#### To do:
Extract the records below word for word and ignore the images.

START Supplied material

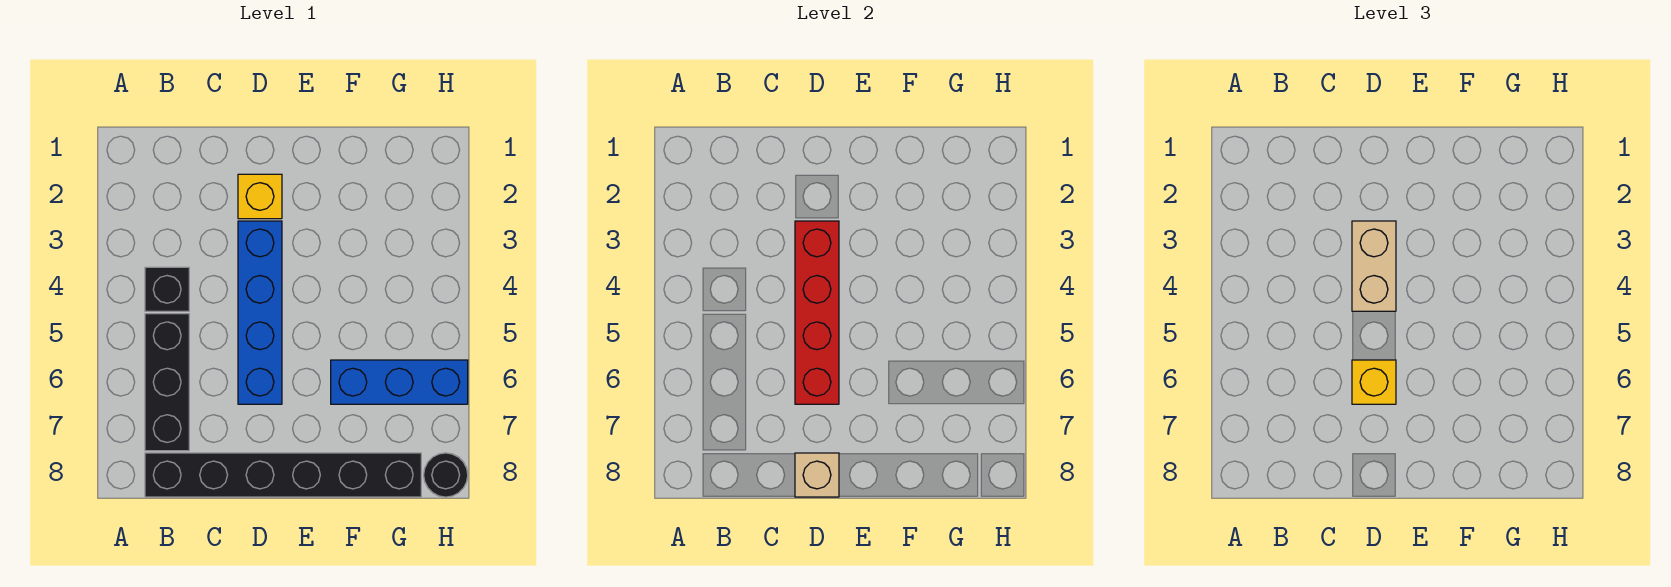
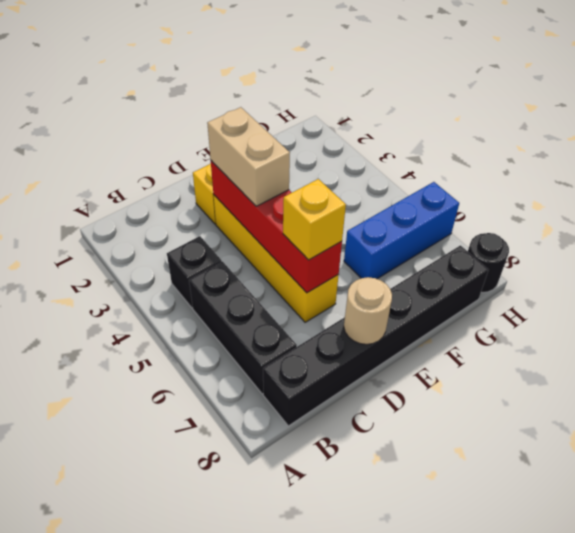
blue brick D3:D6 level 1 -> yellow brick D3:D6 level 1
tan brick D8 level 2 -> tan round brick D8 level 2

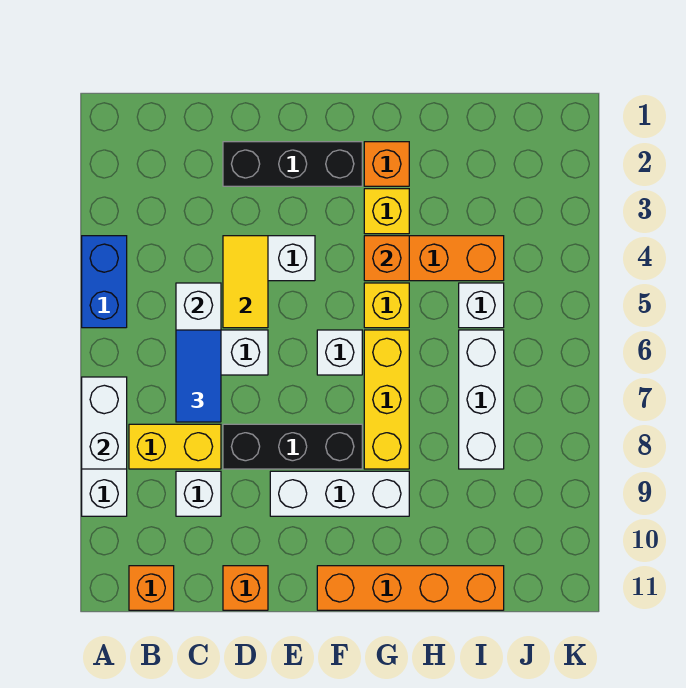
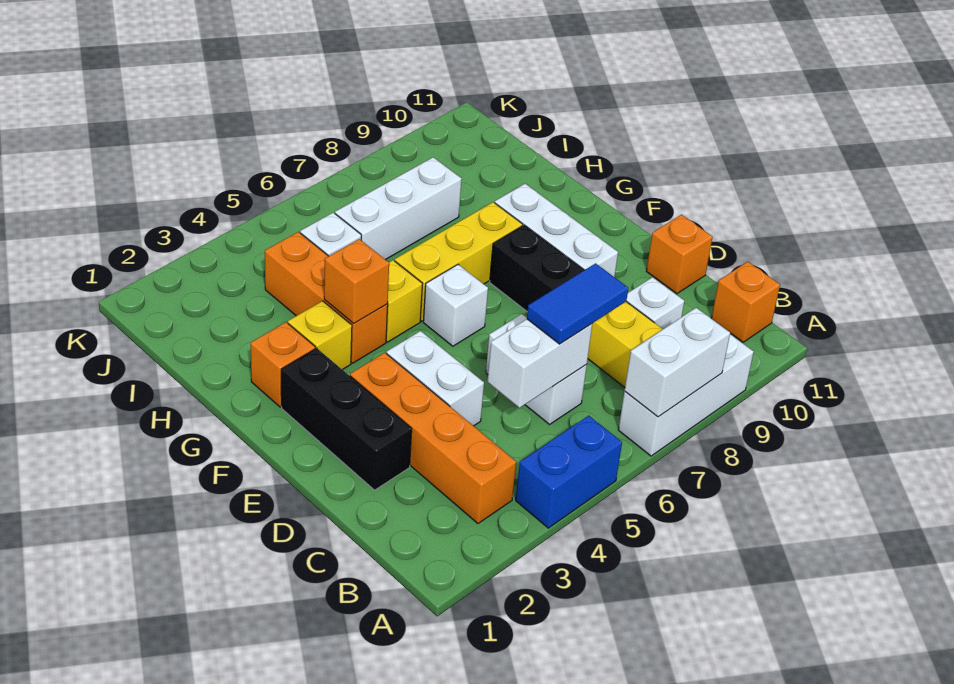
yellow tile D4:D5 level 2 -> none
orange brick F11:I11 level 1 -> orange brick B3:E3 level 1

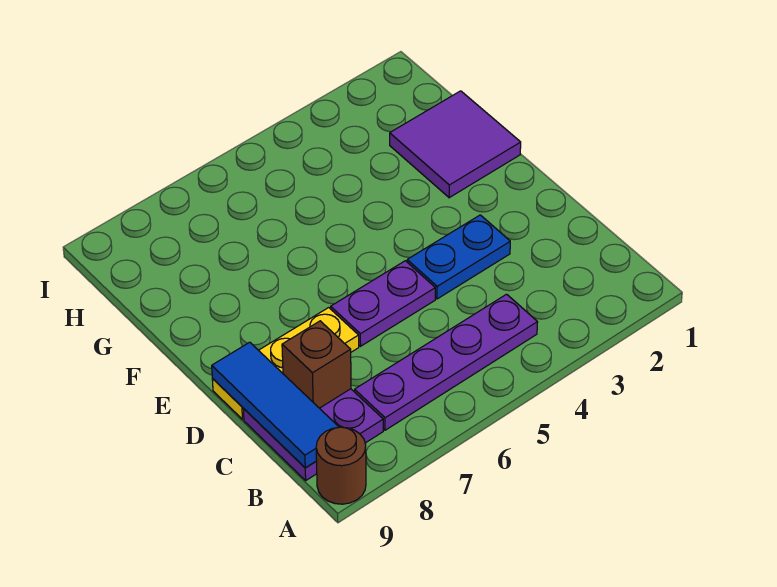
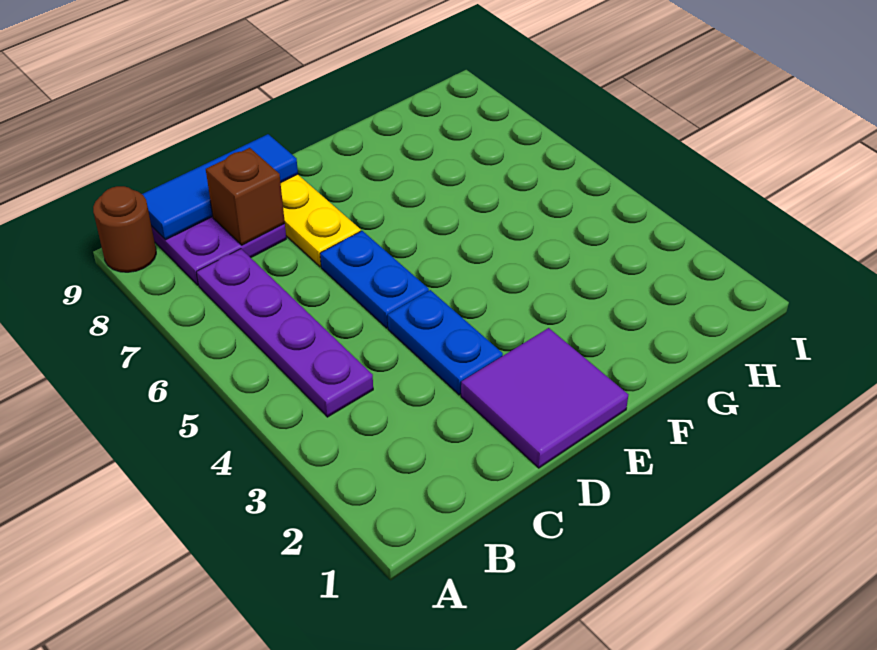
purple plate D5:D6 level 1 -> blue plate D5:D6 level 1
purple tile F1:G2 level 1 -> purple tile D1:E2 level 1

END Supplied material

#### Output of the exercise:
blue brick D3:D6 level 1 -> yellow brick D3:D6 level 1
tan brick D8 level 2 -> tan round brick D8 level 2

yellow tile D4:D5 level 2 -> none
orange brick F11:I11 level 1 -> orange brick B3:E3 level 1

purple plate D5:D6 level 1 -> blue plate D5:D6 level 1
purple tile F1:G2 level 1 -> purple tile D1:E2 level 1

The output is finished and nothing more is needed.